*RECORDED INFORMATION*.
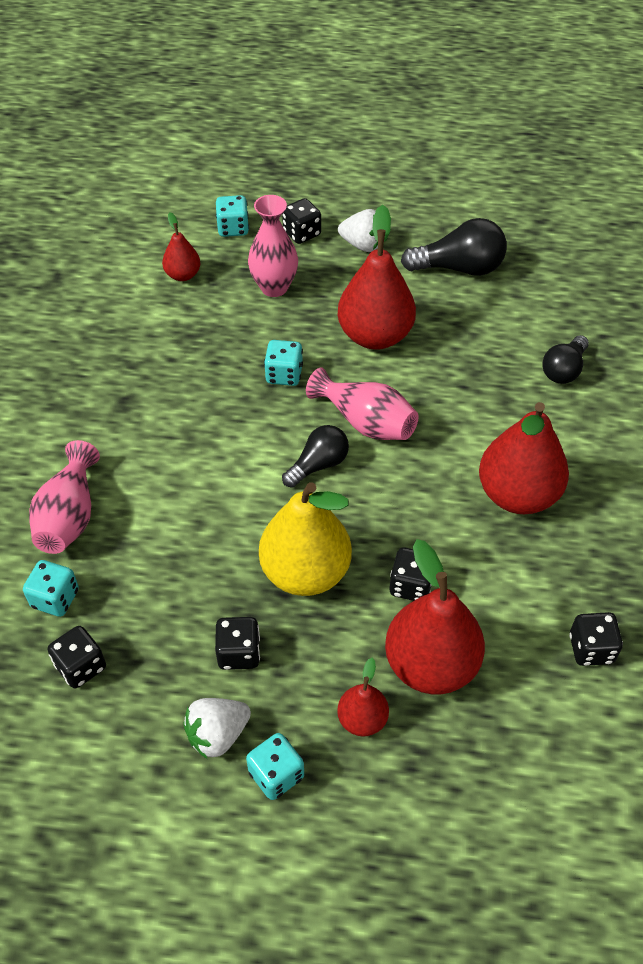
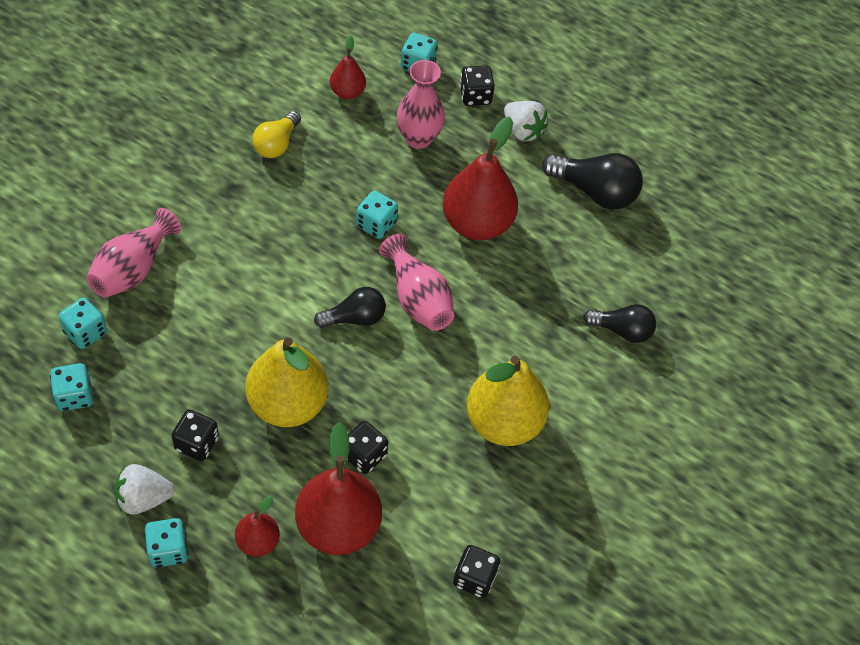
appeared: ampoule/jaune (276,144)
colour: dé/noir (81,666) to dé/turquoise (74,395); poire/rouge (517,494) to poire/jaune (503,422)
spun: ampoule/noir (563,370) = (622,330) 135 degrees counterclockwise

*DIRECTIONS FOR THIS TASK*. The whole listing should be retyped word for word; none of its pictures belong in the copy.

*SOLUTION TO THE EXERCISE*.
appeared: ampoule/jaune (276,144)
colour: dé/noir (81,666) to dé/turquoise (74,395); poire/rouge (517,494) to poire/jaune (503,422)
spun: ampoule/noir (563,370) = (622,330) 135 degrees counterclockwise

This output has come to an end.